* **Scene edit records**
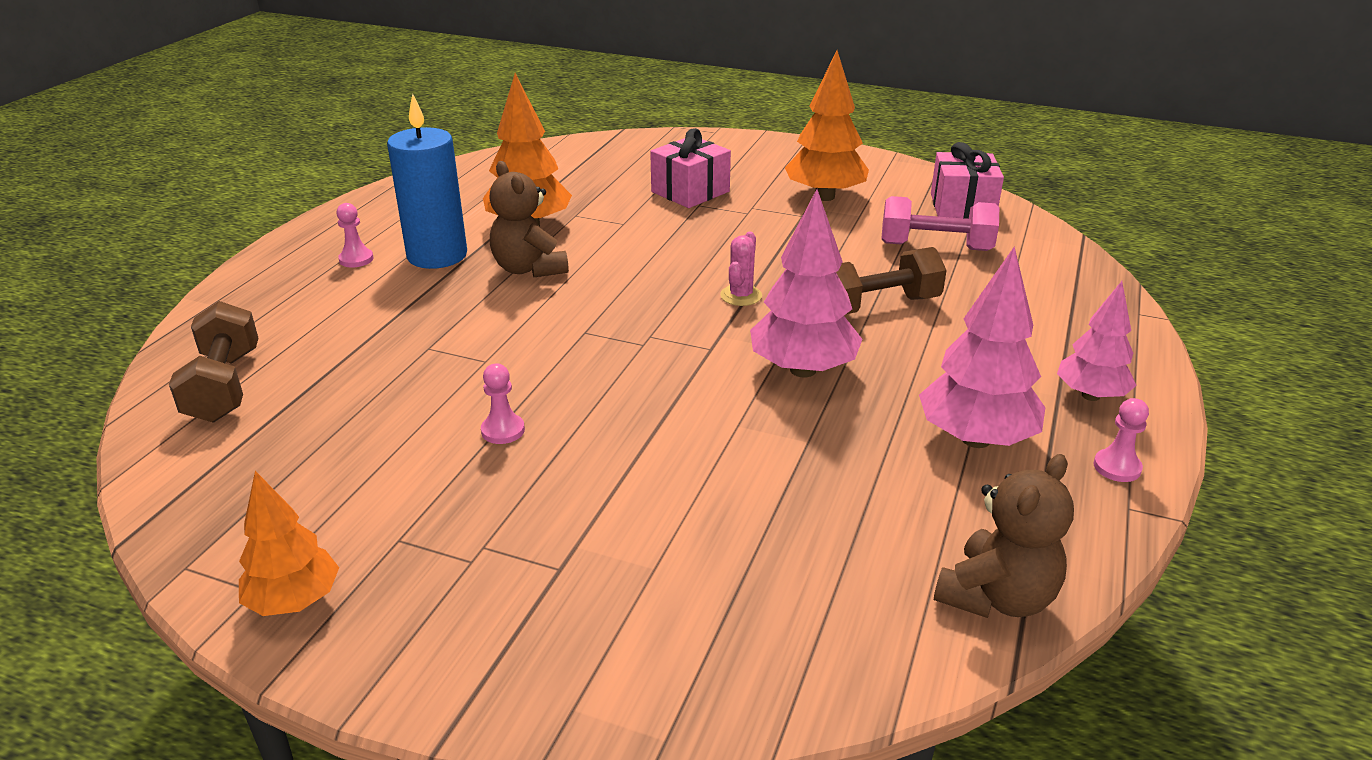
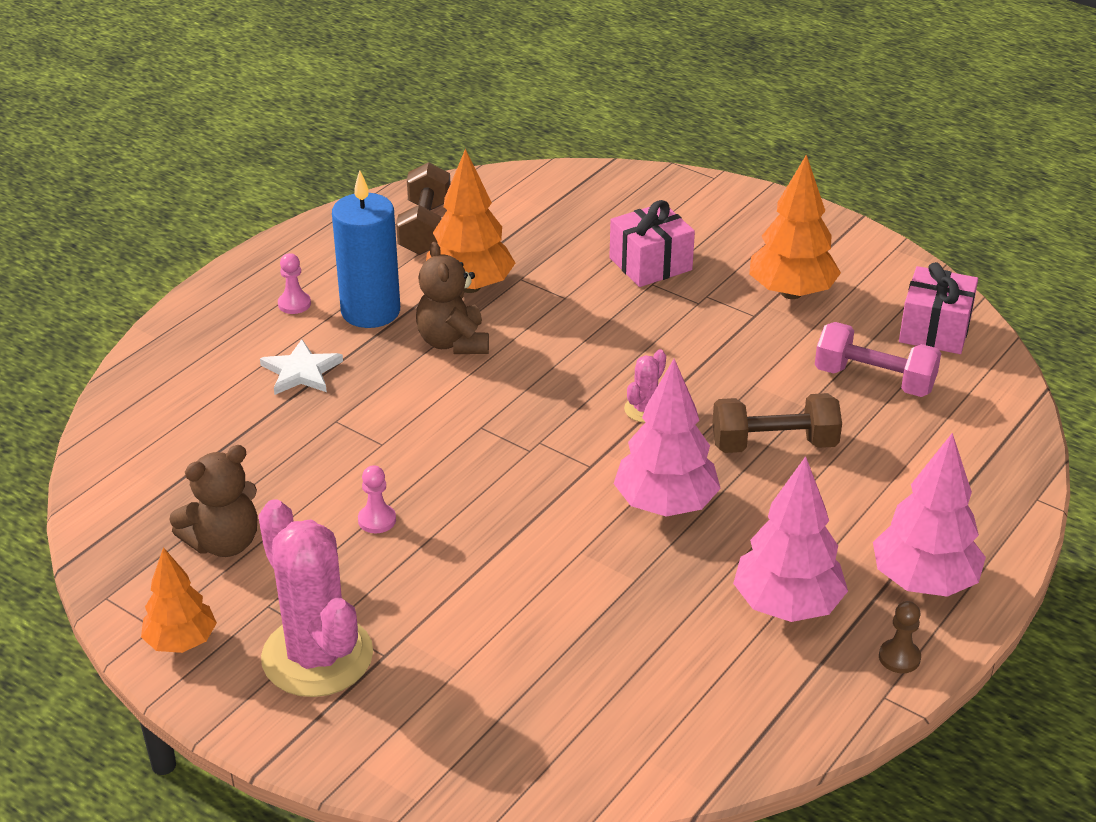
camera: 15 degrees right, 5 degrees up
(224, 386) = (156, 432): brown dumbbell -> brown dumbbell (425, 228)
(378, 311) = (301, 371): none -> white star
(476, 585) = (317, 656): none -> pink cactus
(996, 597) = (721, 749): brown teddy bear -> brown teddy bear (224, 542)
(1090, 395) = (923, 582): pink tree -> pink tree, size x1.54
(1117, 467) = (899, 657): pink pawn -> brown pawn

* **Task objective**
Give the entries again, exactly and in full, with no image included.

* **Your response**
camera: 15 degrees right, 5 degrees up
(224, 386) = (156, 432): brown dumbbell -> brown dumbbell (425, 228)
(378, 311) = (301, 371): none -> white star
(476, 585) = (317, 656): none -> pink cactus
(996, 597) = (721, 749): brown teddy bear -> brown teddy bear (224, 542)
(1090, 395) = (923, 582): pink tree -> pink tree, size x1.54
(1117, 467) = (899, 657): pink pawn -> brown pawn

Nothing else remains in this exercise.